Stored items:
=-=-=-=-=

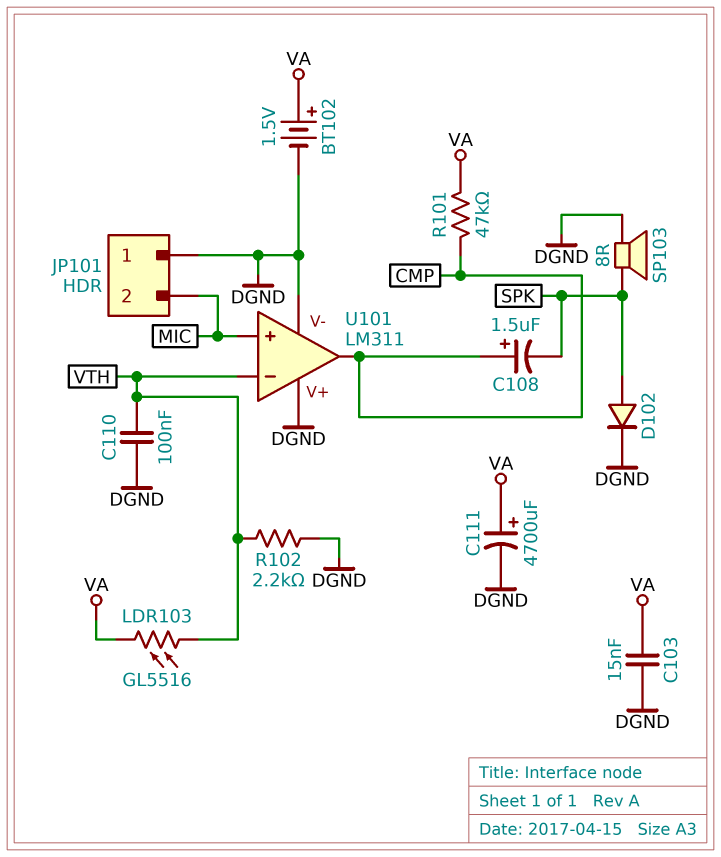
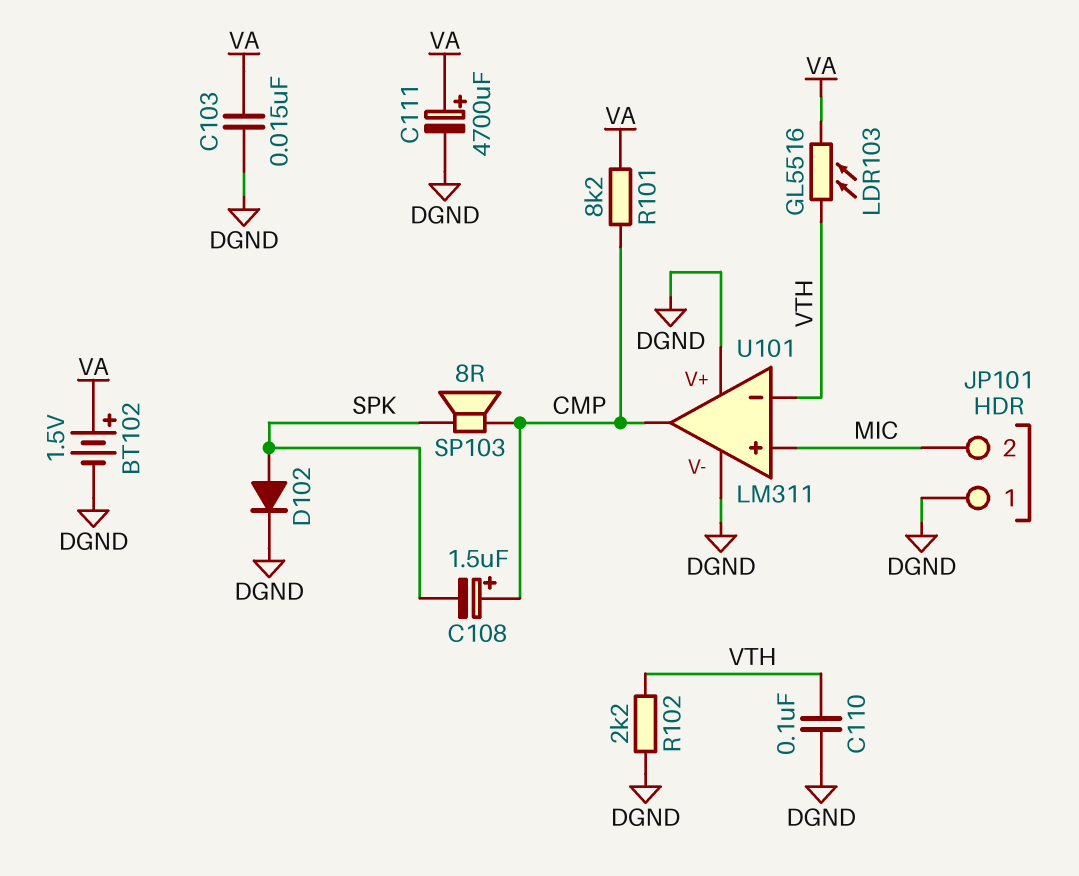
R101: 47k (CMP, VA) -> 8.2k (CMP, VA)
SP103: speaker 8R (DGND, SPK) -> speaker 8R (CMP, SPK)

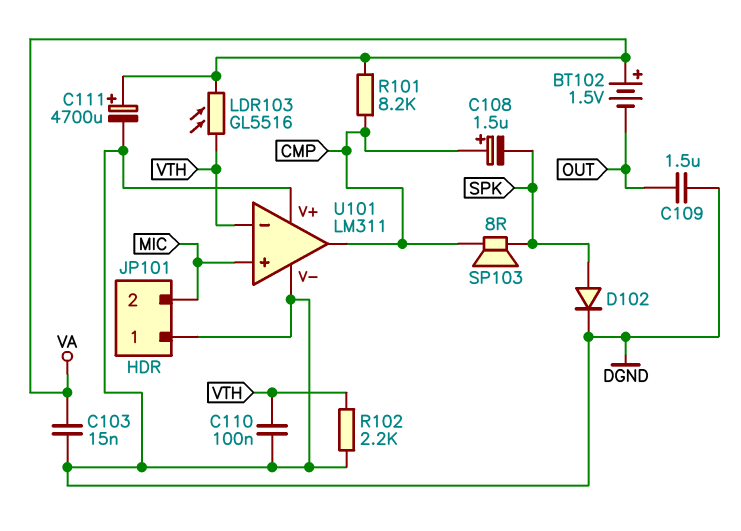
BT102: 1.5V (plus VA, minus DGND) -> 1.5V (plus VA, minus OUT)
C109: none -> 1.5uF (DGND, OUT)

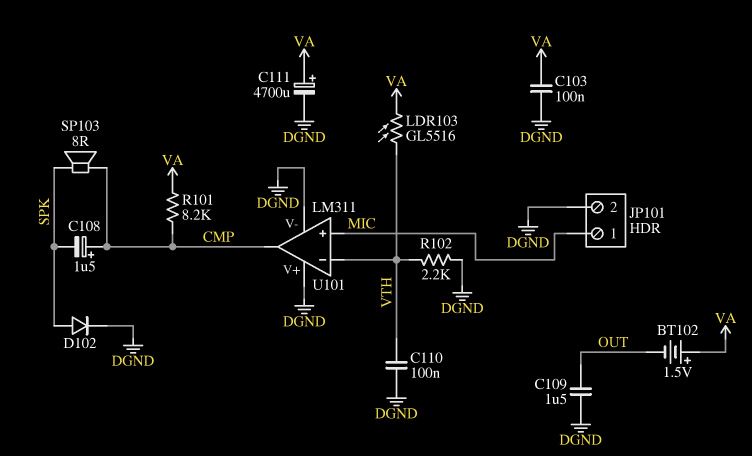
C103: 15nF (DGND, VA) -> 100nF (DGND, VA)
JP101 pin 1: DGND -> MIC
JP101 pin 2: MIC -> DGND

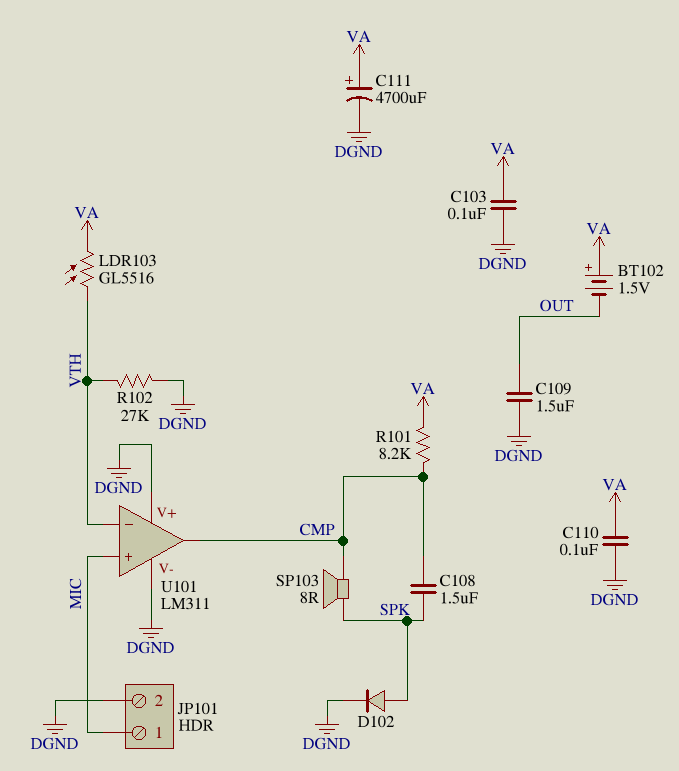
C108: 1.5uF (plus CMP, minus SPK) -> 1.5uF (CMP, SPK)
C110: 100nF (DGND, VTH) -> 100nF (DGND, VA)
R102: 2.2k (DGND, VTH) -> 27k (DGND, VTH)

=-=-=-=-=

## Work request
Count up the lines in the entries that hold "DGND", and respond with that count and no other text.

## Expected answer
8